== REQUIREMENT ==
Reproduce every record below exactly, with the pictures left out.

::::::::::

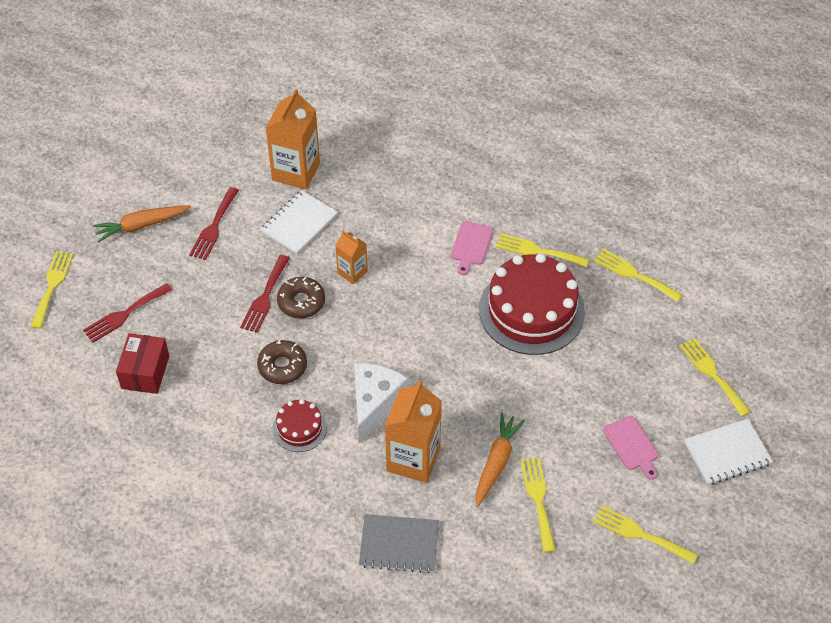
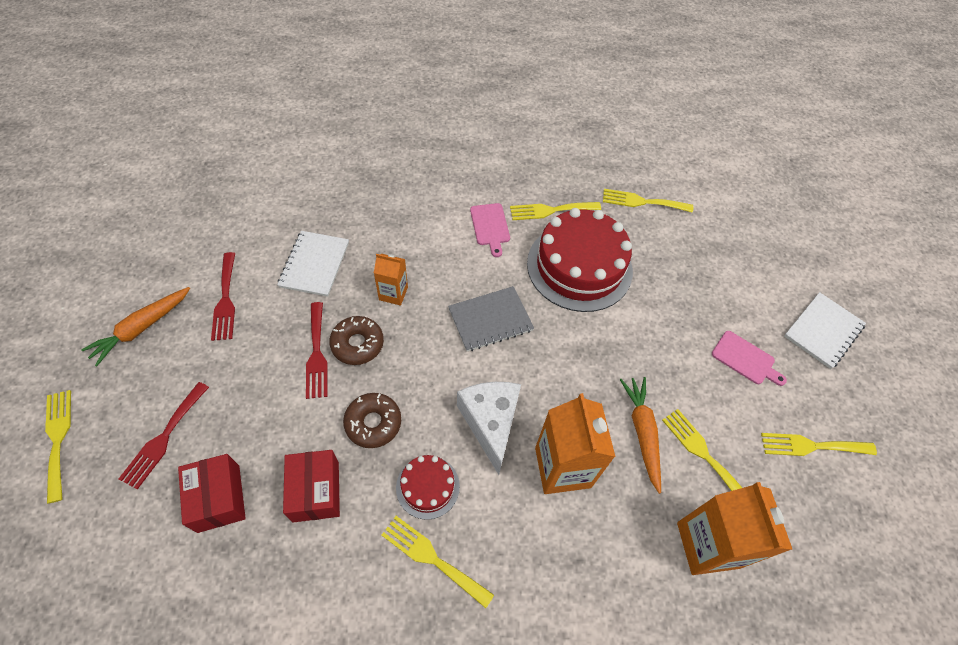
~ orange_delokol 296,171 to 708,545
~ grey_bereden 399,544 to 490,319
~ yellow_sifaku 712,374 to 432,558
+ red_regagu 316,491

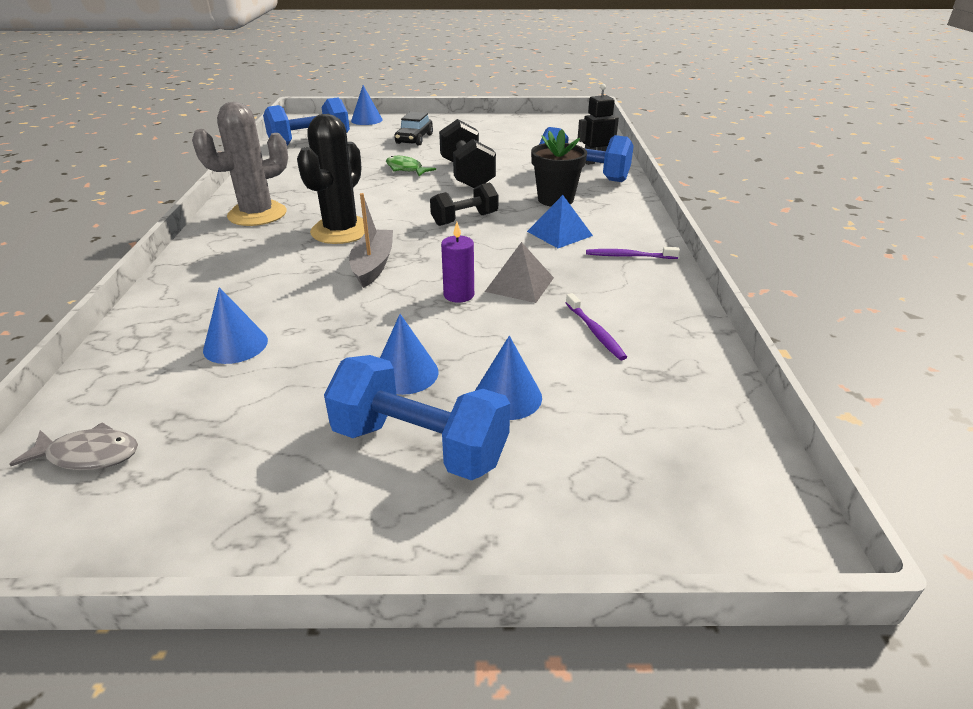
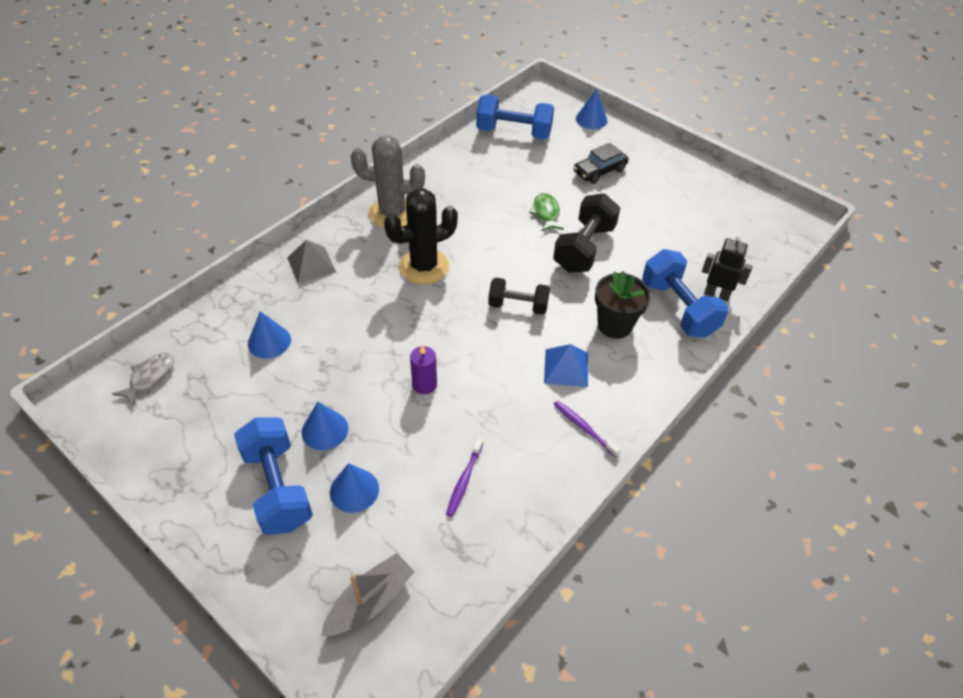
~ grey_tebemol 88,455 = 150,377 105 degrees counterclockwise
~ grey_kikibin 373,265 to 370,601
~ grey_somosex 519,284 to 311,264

::::::::::

== TASK RESPONSE ==
~ orange_delokol 296,171 to 708,545
~ grey_bereden 399,544 to 490,319
~ yellow_sifaku 712,374 to 432,558
+ red_regagu 316,491

~ grey_tebemol 88,455 = 150,377 105 degrees counterclockwise
~ grey_kikibin 373,265 to 370,601
~ grey_somosex 519,284 to 311,264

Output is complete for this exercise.